### Dataset entries
- Opening Delimiter -

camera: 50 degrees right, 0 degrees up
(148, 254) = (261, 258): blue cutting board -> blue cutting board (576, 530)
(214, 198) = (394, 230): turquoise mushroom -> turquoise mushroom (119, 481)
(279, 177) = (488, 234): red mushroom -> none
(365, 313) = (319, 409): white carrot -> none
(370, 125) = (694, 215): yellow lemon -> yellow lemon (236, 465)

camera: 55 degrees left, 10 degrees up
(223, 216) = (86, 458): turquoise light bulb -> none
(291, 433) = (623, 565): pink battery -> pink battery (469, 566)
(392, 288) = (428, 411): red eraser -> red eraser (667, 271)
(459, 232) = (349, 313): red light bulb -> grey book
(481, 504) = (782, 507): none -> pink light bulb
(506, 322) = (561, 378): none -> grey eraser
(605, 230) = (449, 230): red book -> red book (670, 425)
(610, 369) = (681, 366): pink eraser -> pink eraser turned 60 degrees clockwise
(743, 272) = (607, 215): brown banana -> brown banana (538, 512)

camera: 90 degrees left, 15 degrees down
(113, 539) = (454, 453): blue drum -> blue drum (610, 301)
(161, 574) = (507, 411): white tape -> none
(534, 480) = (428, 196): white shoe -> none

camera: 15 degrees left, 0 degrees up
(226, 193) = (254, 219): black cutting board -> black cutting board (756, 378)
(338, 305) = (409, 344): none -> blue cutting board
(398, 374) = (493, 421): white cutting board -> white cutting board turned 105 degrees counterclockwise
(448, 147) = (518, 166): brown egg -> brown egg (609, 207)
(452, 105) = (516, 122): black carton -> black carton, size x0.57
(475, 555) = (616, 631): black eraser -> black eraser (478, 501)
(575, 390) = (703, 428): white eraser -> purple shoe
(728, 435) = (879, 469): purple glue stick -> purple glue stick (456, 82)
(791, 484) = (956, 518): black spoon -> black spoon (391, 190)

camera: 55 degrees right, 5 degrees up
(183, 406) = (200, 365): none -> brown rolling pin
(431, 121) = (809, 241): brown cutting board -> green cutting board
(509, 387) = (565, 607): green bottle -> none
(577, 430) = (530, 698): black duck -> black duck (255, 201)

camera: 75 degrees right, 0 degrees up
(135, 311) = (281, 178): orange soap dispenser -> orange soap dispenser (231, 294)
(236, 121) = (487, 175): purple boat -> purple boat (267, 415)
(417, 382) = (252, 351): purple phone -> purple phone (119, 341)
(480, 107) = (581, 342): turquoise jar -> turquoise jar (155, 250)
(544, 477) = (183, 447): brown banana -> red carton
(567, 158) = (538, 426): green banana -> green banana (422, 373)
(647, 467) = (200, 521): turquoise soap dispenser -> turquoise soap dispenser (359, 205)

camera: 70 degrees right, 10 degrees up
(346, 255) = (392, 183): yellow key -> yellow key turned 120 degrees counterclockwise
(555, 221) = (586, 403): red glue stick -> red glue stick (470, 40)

- Closing Delimiter -

Within the entries, find all lines that contain "counterclockwise" and copy each one.

### Response to the exercise
(398, 374) = (493, 421): white cutting board -> white cutting board turned 105 degrees counterclockwise
(346, 255) = (392, 183): yellow key -> yellow key turned 120 degrees counterclockwise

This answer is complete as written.